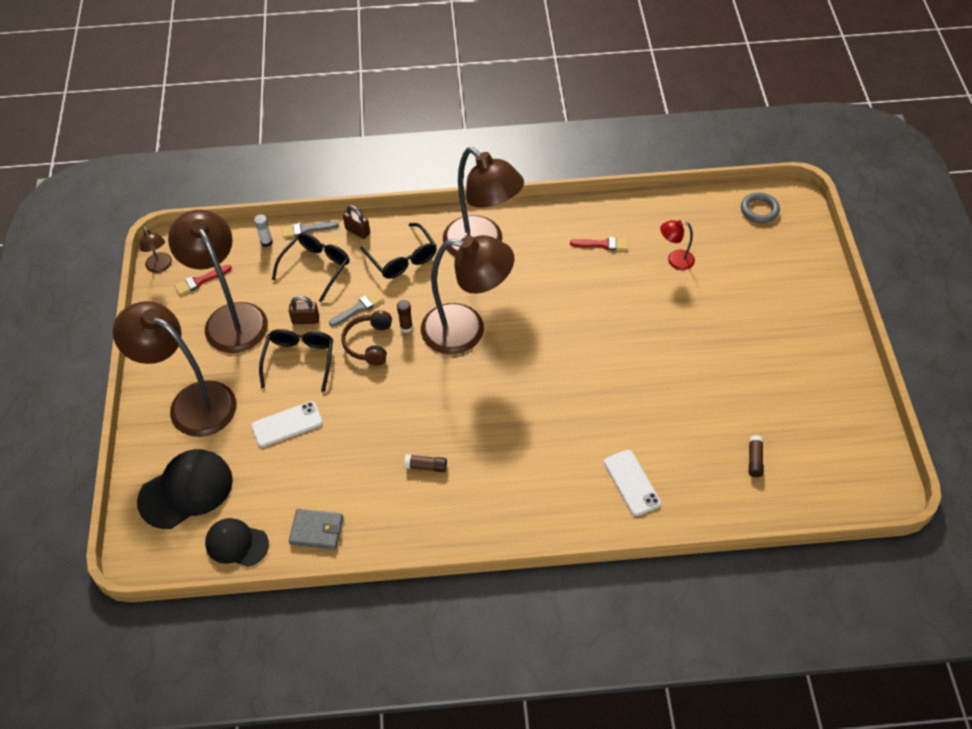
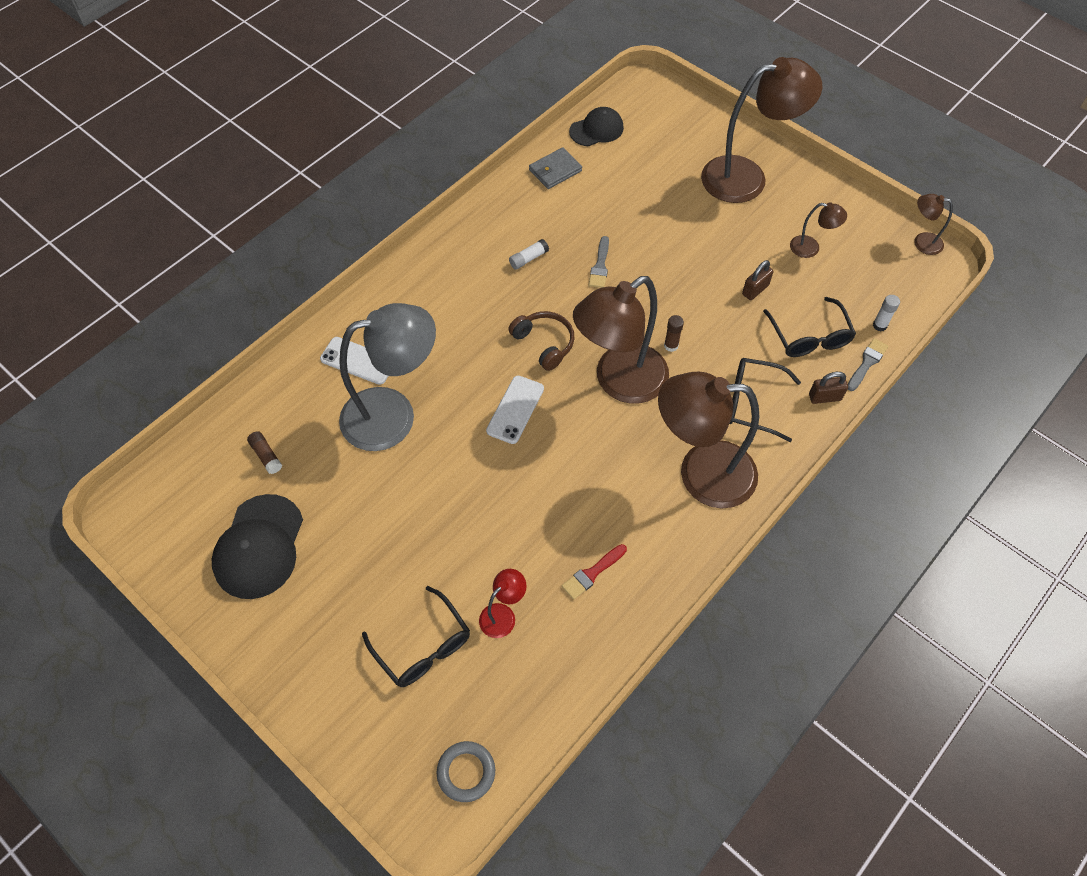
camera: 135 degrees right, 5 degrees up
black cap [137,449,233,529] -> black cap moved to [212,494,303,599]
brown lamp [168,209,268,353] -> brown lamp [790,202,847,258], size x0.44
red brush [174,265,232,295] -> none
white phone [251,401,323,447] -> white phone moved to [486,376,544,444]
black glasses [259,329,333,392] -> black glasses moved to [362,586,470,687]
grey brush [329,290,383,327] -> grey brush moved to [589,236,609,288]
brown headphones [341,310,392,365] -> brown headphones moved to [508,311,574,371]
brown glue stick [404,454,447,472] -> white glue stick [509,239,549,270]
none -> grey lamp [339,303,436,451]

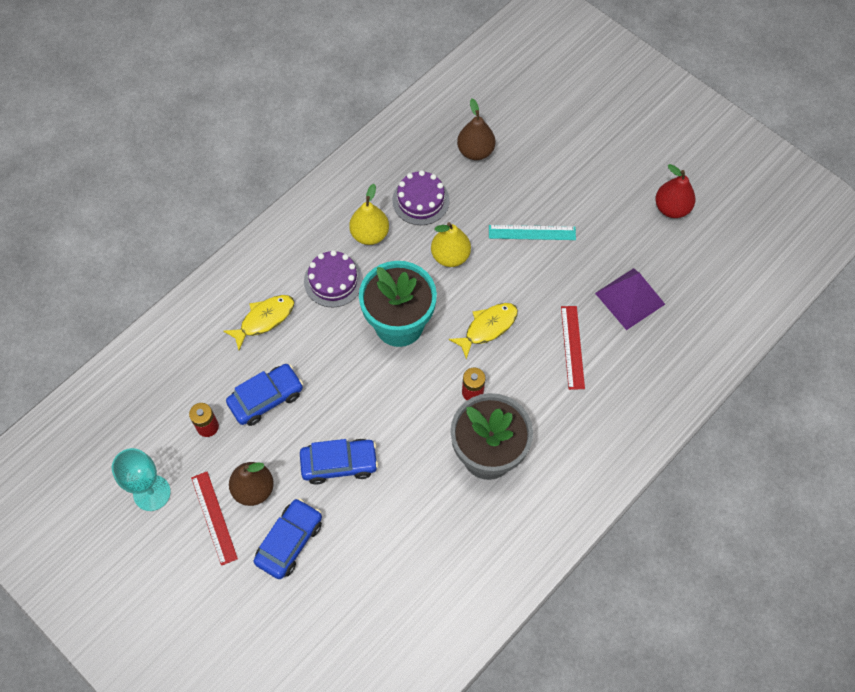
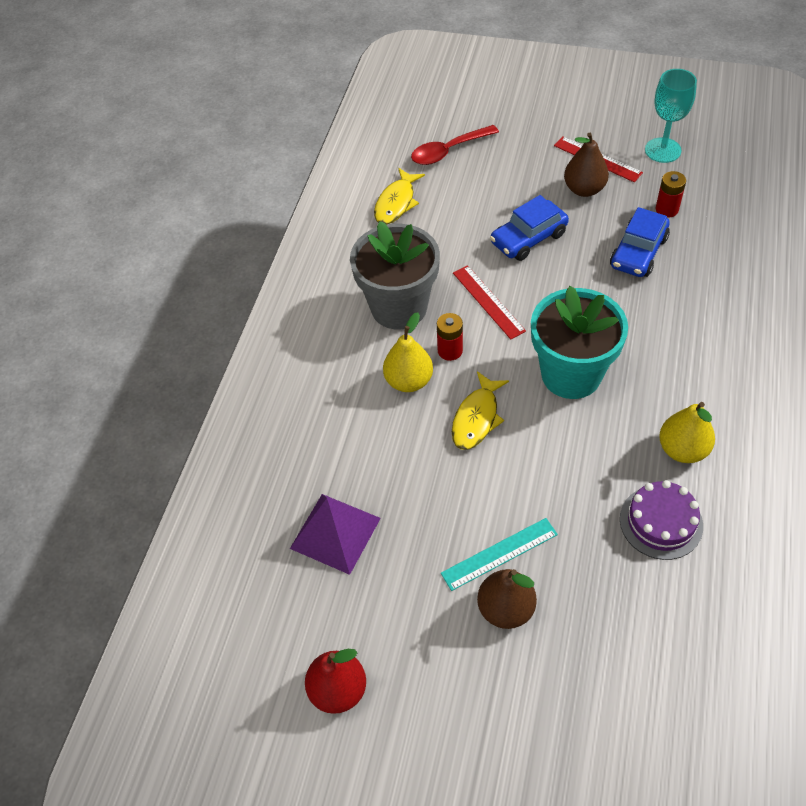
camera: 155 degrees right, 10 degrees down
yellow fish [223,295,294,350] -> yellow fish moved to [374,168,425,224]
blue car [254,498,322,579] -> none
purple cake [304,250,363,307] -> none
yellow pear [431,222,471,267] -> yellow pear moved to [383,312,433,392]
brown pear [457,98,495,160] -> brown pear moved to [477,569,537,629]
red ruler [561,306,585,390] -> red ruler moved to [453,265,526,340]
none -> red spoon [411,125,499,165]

==

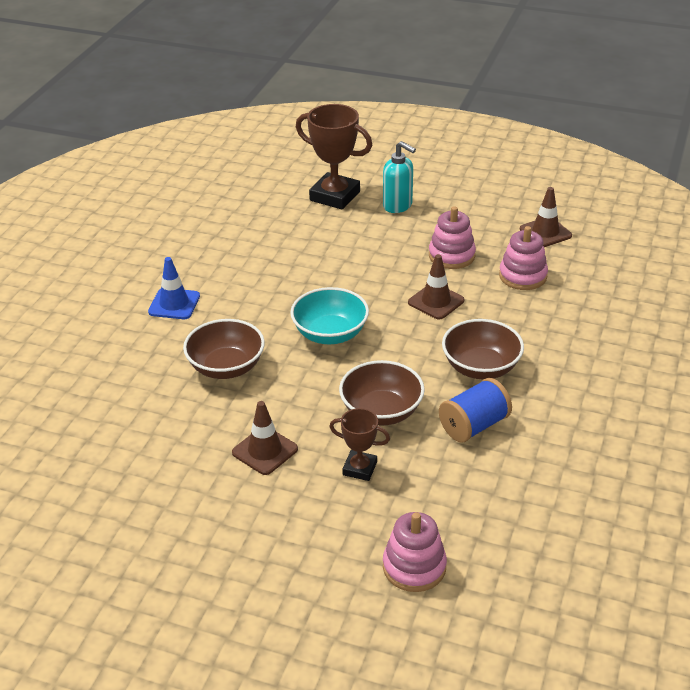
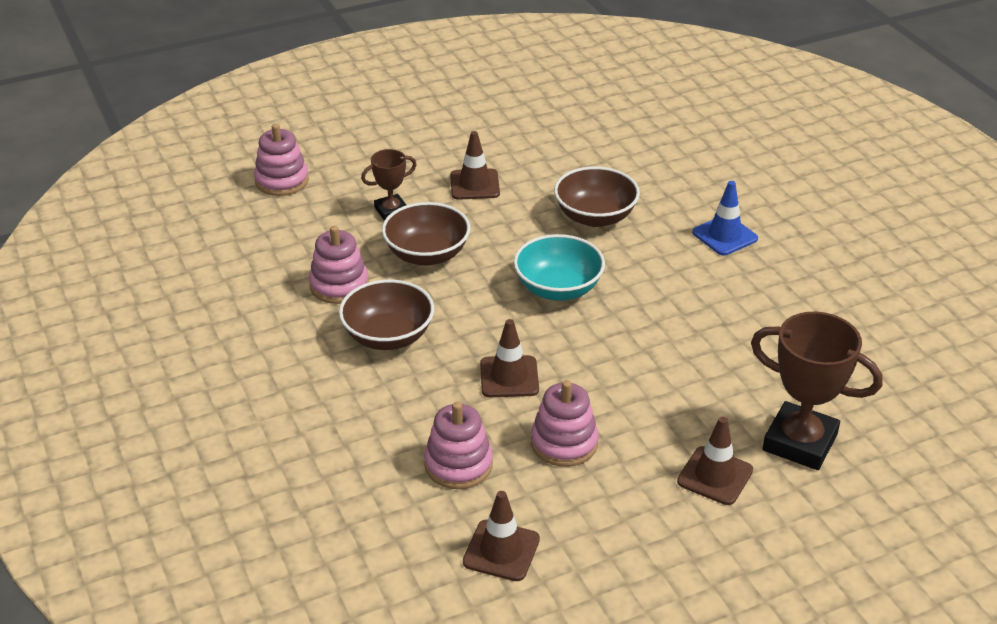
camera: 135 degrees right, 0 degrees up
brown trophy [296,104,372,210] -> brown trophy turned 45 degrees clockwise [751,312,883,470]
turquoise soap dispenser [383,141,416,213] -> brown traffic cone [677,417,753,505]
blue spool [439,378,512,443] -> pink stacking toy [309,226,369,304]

---

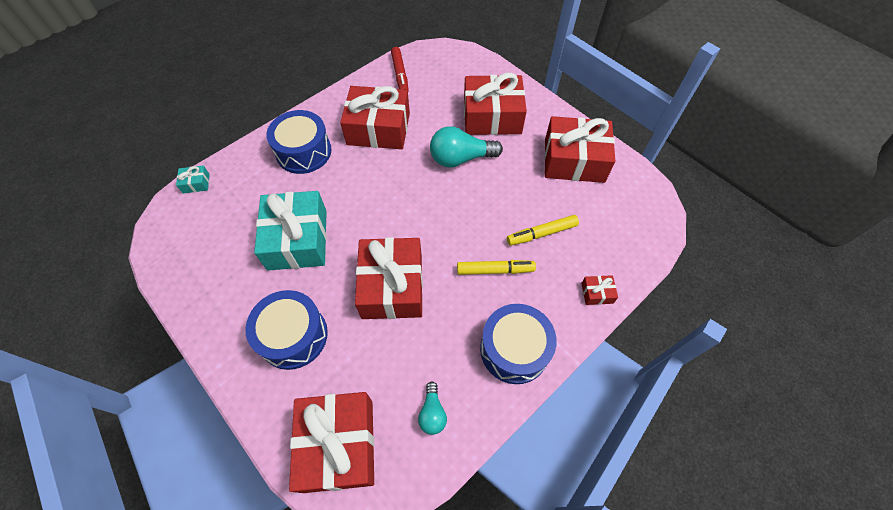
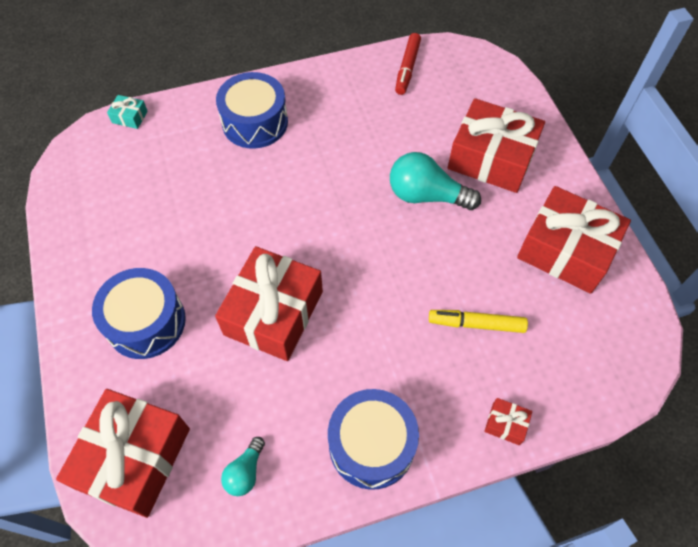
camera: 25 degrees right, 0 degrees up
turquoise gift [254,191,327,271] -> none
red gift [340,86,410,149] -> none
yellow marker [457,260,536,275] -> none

#### [Task prompt]
Exact duplication is required for the lines above, from the line that contains "turquoise soap dispenser" to the line that contains "blue spool [439,378,512,443]", inclusive; omit all others.

#### [Answer space]
turquoise soap dispenser [383,141,416,213] -> brown traffic cone [677,417,753,505]
blue spool [439,378,512,443] -> pink stacking toy [309,226,369,304]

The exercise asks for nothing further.